▸ **Problem to solve**:
Would you please state how many lines in the entries contain the word "bottle"? Only the number should be given.

____________

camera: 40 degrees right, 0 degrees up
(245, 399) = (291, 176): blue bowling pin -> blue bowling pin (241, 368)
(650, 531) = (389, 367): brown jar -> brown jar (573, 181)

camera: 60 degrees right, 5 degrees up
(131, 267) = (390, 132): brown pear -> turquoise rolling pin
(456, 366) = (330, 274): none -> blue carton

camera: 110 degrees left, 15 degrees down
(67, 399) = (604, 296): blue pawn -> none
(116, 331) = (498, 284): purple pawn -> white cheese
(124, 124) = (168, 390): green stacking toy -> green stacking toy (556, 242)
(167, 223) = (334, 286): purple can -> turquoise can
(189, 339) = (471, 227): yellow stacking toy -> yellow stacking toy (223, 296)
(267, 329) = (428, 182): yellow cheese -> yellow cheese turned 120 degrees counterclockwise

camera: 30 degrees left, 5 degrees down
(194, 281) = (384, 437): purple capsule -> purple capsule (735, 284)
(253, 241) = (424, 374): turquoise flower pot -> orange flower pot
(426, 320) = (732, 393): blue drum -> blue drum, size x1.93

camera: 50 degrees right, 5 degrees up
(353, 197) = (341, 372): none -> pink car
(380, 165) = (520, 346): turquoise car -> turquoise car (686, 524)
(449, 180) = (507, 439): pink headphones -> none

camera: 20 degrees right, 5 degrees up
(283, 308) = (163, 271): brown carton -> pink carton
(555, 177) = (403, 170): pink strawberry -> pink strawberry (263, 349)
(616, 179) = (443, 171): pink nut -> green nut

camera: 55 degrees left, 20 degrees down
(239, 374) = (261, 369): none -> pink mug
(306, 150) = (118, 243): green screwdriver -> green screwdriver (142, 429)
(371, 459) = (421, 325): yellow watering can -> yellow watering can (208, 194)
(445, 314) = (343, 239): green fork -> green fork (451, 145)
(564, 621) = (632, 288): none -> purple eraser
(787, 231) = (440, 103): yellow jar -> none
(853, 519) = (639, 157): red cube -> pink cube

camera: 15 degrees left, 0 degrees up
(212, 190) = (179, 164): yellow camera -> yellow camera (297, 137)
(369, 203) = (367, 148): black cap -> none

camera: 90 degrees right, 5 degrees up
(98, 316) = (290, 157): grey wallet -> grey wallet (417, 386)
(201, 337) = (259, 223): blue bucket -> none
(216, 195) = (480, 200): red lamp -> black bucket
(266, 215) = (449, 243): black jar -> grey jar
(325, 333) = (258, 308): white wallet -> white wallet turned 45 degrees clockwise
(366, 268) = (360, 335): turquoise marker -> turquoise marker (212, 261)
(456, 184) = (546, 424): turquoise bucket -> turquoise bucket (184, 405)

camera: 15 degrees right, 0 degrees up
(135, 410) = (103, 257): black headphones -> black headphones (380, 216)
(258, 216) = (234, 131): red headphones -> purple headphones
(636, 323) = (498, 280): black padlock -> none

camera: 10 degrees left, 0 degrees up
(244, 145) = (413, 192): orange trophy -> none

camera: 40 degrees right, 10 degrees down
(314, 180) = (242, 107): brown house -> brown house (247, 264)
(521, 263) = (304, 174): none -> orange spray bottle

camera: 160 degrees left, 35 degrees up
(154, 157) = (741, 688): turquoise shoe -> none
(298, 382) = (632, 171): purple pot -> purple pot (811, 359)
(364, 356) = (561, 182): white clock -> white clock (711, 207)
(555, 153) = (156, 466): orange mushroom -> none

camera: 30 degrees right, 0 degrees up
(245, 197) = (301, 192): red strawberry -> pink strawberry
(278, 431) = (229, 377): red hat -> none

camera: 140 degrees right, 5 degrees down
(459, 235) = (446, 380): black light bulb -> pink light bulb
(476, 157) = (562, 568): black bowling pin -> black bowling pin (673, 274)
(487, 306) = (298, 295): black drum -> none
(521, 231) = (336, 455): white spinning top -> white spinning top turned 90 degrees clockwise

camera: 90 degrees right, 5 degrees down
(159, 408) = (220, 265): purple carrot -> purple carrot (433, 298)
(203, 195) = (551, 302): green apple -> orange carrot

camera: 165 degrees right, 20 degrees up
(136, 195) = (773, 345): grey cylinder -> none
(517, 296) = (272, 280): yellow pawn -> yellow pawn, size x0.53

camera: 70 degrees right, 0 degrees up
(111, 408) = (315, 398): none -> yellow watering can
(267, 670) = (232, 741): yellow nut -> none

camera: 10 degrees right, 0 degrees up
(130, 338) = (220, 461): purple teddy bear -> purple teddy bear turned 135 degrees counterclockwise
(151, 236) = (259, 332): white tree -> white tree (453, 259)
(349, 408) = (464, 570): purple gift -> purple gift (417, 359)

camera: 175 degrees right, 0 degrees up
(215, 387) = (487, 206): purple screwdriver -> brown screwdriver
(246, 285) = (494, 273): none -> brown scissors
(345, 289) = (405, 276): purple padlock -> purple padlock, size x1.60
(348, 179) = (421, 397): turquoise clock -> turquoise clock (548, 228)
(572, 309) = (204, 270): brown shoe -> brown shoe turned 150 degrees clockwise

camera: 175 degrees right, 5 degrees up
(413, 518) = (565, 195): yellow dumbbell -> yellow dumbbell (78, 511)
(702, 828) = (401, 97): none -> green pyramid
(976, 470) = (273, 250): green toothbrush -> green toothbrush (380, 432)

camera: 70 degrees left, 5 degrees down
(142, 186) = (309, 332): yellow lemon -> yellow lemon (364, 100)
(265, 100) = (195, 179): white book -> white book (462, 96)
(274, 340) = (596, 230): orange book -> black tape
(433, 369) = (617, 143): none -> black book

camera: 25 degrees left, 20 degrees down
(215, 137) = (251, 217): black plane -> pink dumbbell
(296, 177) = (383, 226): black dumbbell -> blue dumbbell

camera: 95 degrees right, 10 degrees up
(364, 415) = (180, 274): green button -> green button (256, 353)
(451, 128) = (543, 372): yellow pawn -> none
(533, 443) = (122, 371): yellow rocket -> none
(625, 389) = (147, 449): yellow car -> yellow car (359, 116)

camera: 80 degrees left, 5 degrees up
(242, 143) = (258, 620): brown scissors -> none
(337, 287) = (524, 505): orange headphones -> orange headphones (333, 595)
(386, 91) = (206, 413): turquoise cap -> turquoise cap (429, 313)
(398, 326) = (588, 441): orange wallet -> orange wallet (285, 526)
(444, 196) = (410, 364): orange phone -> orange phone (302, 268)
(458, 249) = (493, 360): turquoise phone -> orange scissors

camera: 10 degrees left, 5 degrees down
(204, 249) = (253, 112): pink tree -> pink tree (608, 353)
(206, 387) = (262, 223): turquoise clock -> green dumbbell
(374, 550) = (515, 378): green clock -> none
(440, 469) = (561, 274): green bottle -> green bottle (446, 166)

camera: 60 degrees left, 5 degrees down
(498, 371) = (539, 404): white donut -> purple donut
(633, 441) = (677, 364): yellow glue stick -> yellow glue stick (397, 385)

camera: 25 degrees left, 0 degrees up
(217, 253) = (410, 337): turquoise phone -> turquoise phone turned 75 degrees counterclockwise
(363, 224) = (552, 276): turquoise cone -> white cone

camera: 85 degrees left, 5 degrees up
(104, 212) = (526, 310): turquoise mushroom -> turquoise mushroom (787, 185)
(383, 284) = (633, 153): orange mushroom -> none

____________

▸ **Exercise output**:
2